[Extracted data entries]
· · · · · · ·

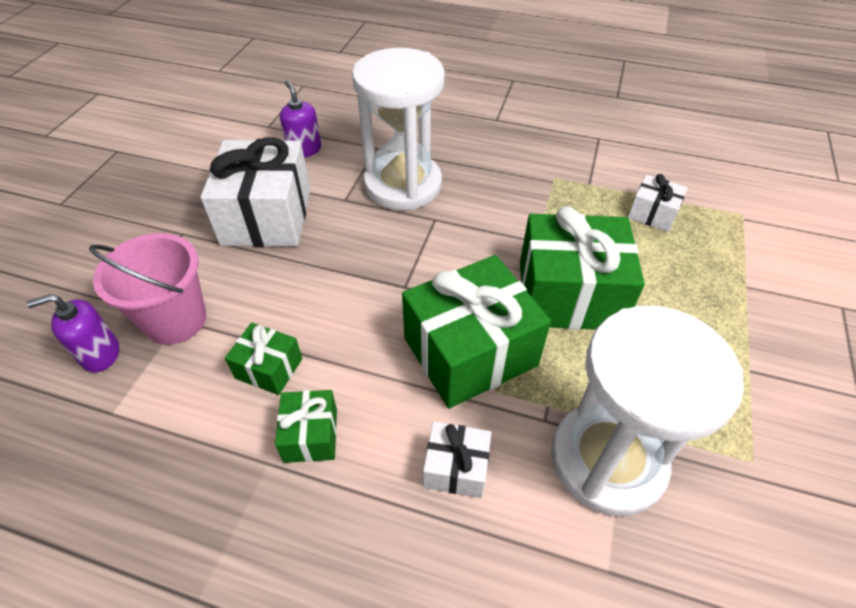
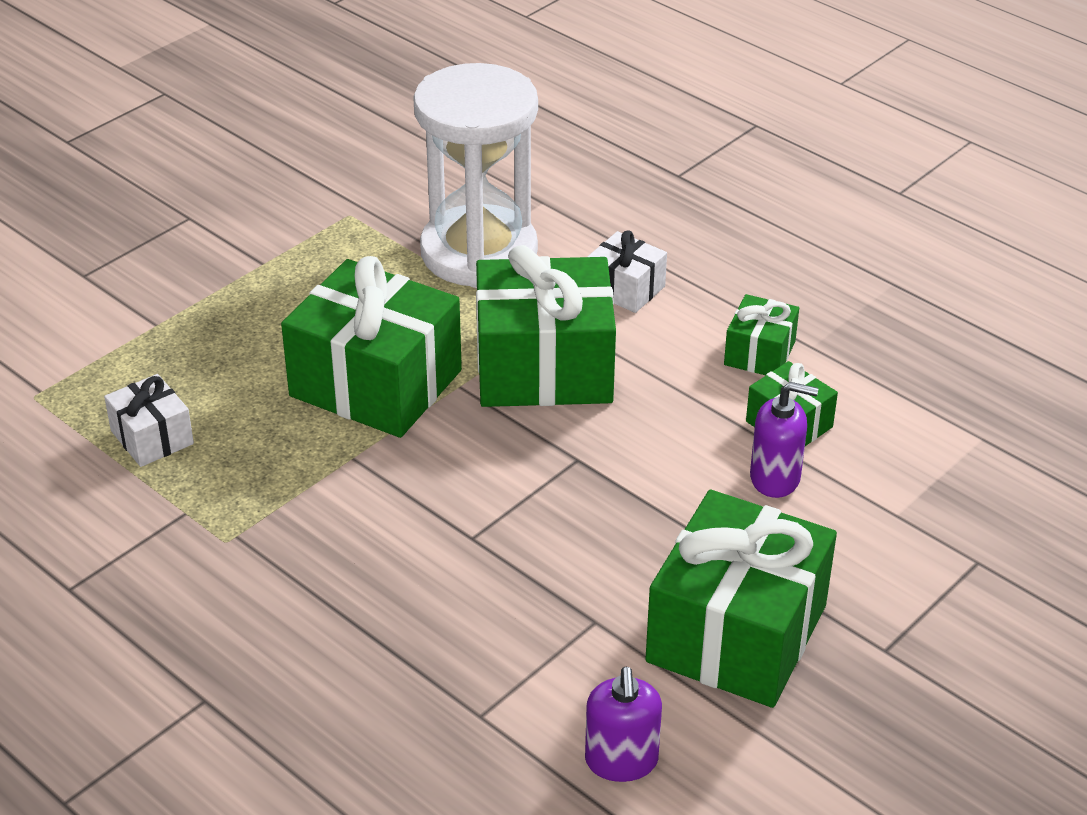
camera: 155 degrees left, 10 degrees down
purple soap dispenser [26,294,119,372] -> purple soap dispenser moved to [750,382,818,498]
pink bucket [89,233,206,345] -> none
white gift [200,137,311,247] -> green gift [645,490,837,708]
white hourglass [352,48,445,210] -> none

· · · · · · ·

[Work instructions] With the pictures dropped, give every entry above again exactly.

[Task output]
camera: 155 degrees left, 10 degrees down
purple soap dispenser [26,294,119,372] -> purple soap dispenser moved to [750,382,818,498]
pink bucket [89,233,206,345] -> none
white gift [200,137,311,247] -> green gift [645,490,837,708]
white hourglass [352,48,445,210] -> none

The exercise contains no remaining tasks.